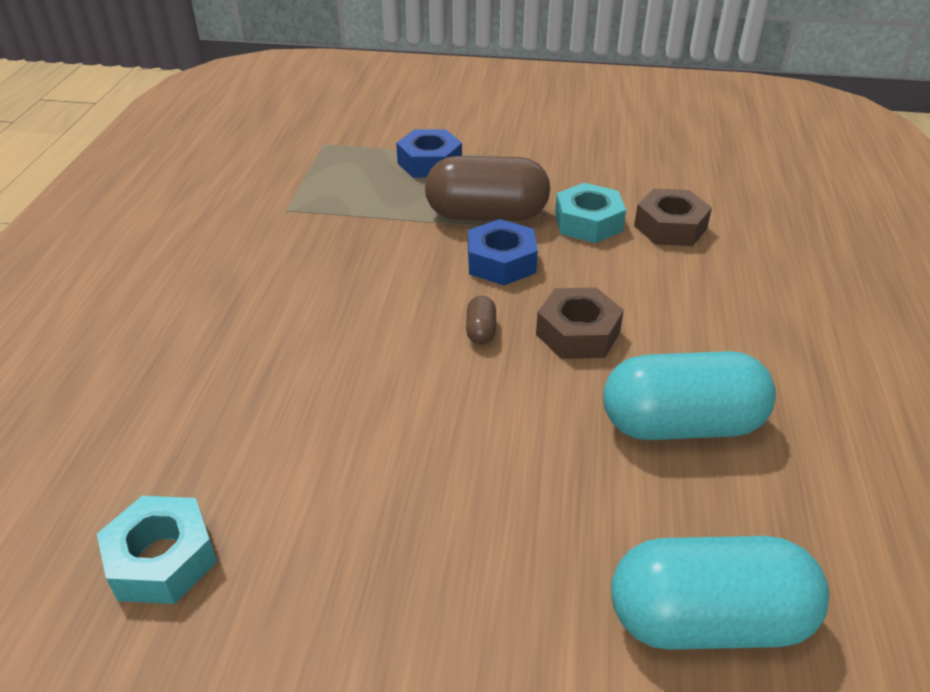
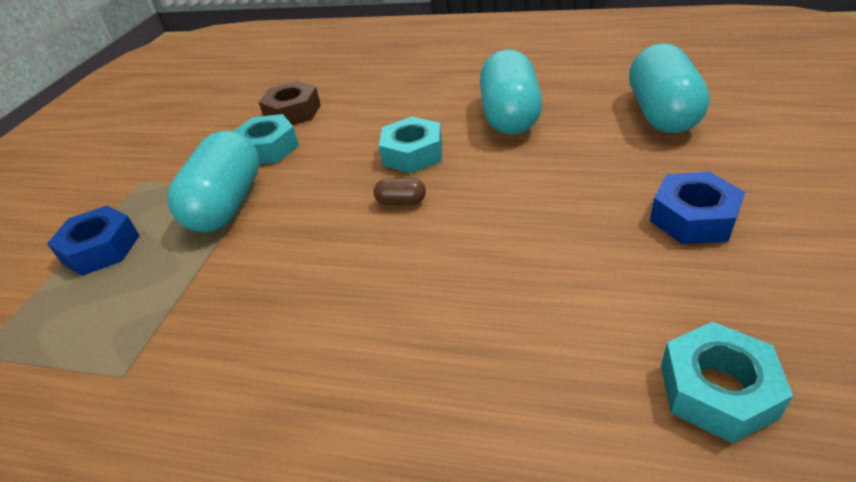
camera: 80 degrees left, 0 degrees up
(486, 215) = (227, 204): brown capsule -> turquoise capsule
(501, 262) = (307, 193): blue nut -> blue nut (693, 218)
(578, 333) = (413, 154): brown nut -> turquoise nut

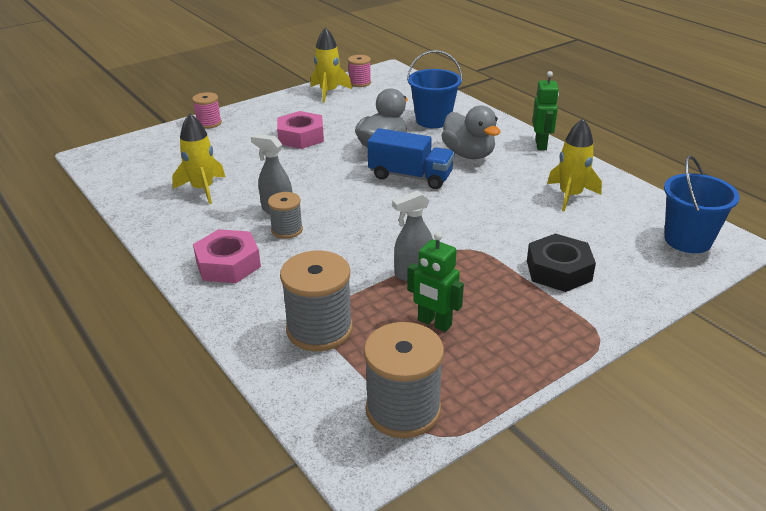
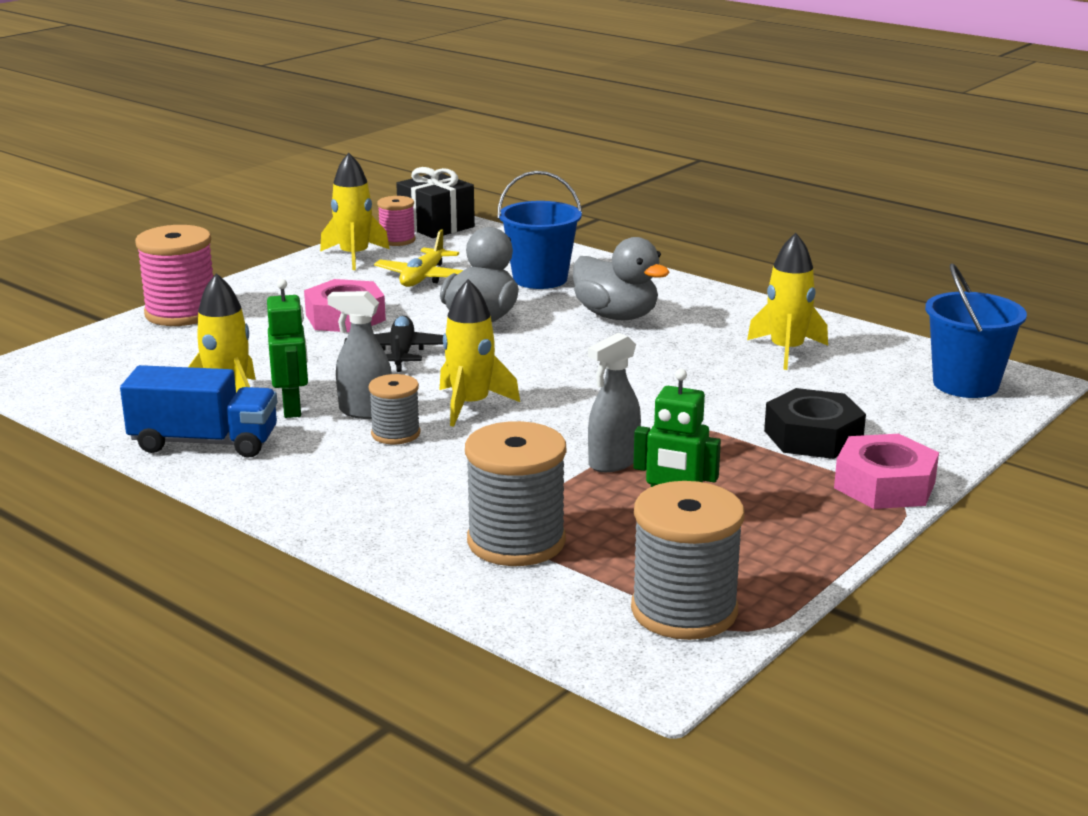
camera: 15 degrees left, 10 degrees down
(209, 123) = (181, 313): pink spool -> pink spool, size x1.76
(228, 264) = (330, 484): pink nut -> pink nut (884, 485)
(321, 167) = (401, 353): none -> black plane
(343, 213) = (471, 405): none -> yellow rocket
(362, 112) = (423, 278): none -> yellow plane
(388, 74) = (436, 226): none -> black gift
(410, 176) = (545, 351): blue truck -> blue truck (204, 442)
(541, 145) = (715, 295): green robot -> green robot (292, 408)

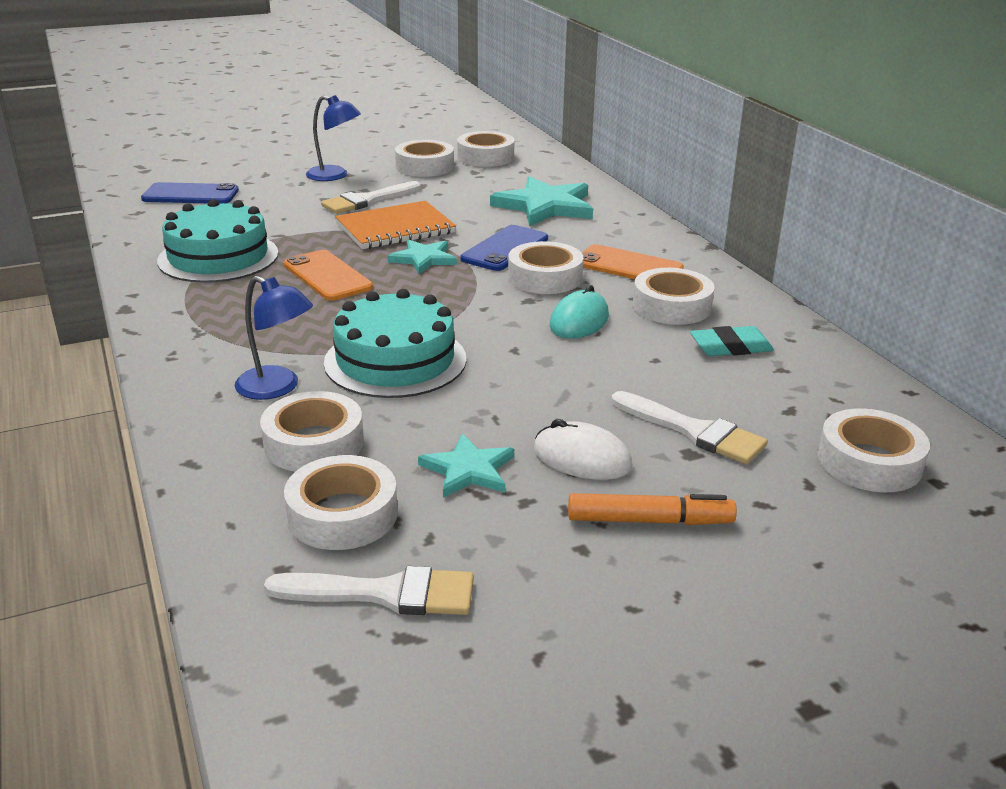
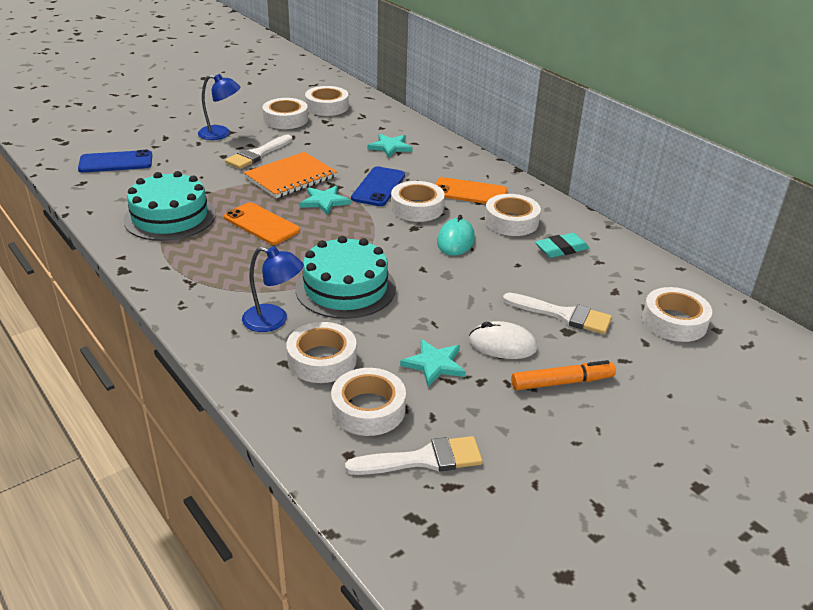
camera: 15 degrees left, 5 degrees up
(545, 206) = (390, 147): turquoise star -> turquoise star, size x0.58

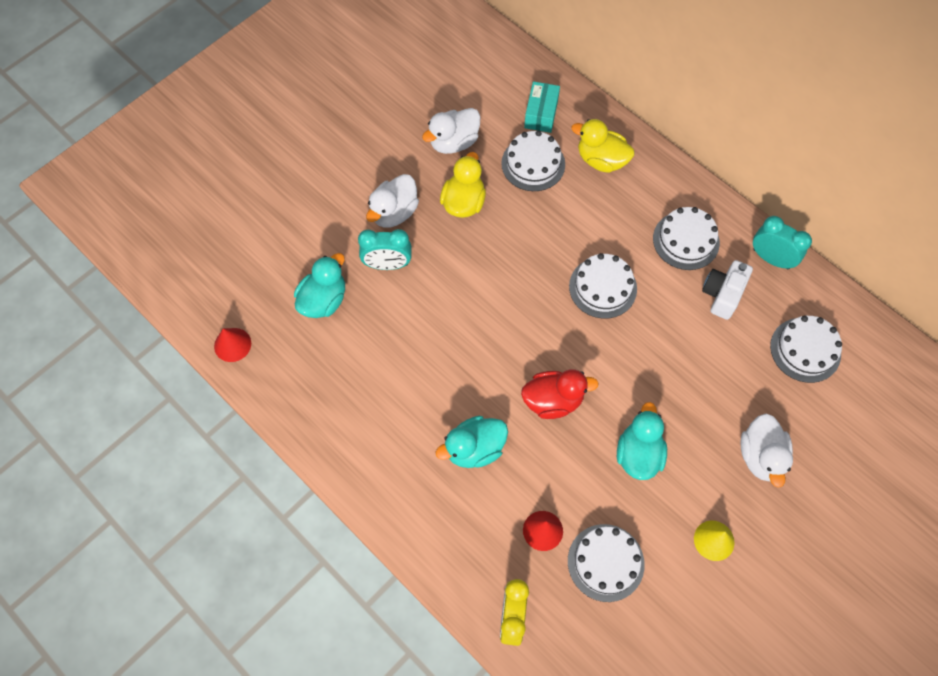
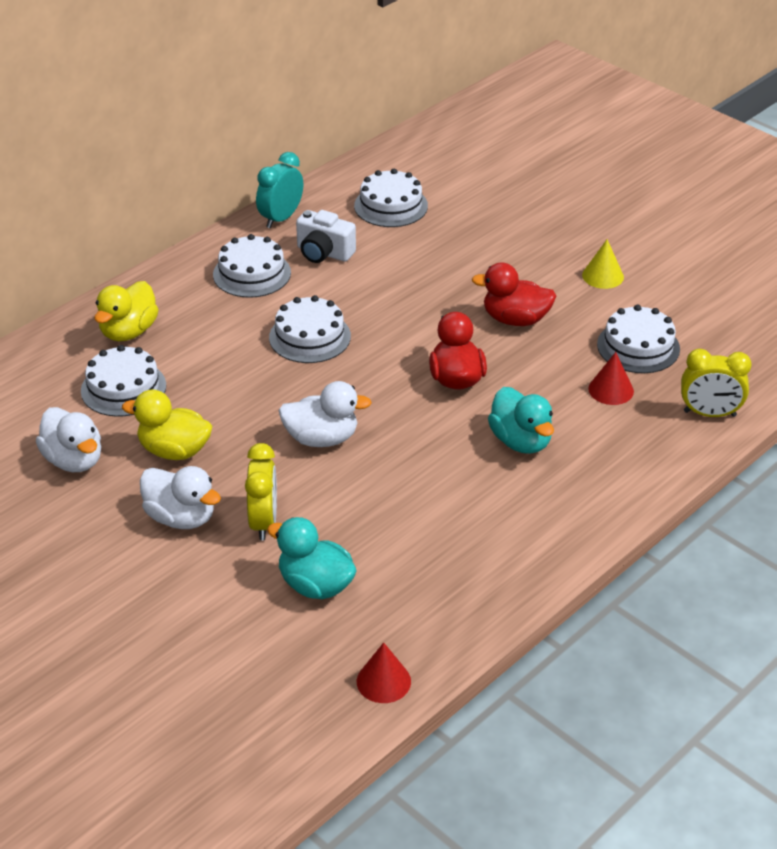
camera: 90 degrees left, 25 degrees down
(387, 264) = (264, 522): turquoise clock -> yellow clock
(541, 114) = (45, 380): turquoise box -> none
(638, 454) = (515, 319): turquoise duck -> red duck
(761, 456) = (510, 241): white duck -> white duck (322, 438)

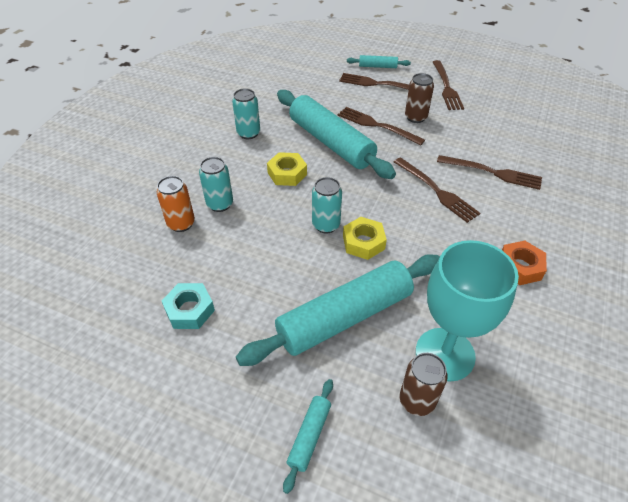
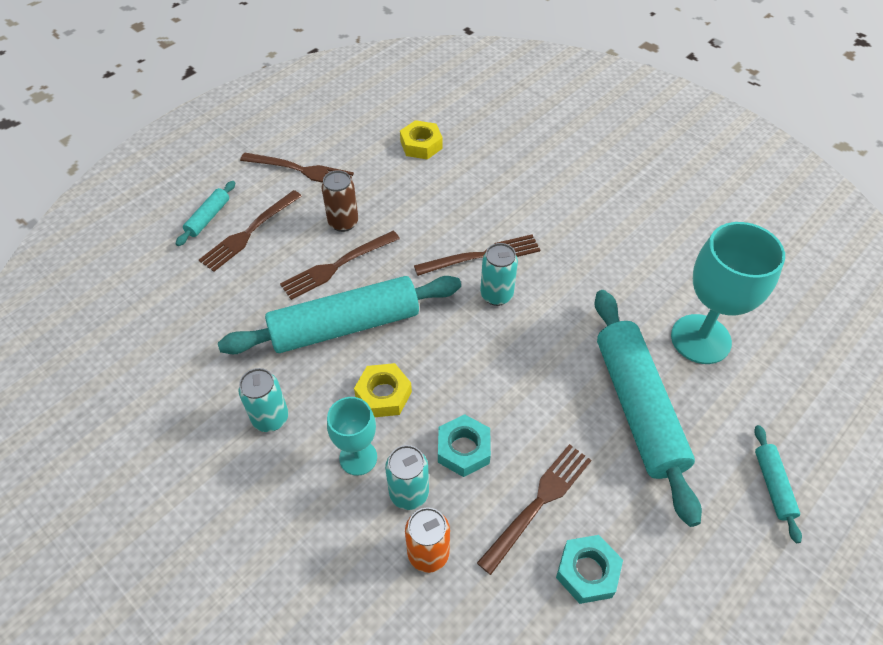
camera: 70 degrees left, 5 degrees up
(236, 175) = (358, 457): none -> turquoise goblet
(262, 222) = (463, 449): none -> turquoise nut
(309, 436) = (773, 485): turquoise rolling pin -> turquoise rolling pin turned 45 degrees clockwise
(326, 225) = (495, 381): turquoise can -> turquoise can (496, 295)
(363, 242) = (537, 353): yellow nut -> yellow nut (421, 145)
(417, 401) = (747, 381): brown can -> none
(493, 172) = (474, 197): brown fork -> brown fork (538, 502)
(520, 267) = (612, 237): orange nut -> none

◆ ◆ ◆

- _TASK TO COMPLETE_: Gather, from the listing above, every line carrying the word "pink".

- _ANSWER TO THE PROBLEM_:
(209, 123) = (181, 313): pink spool -> pink spool, size x1.76
(228, 264) = (330, 484): pink nut -> pink nut (884, 485)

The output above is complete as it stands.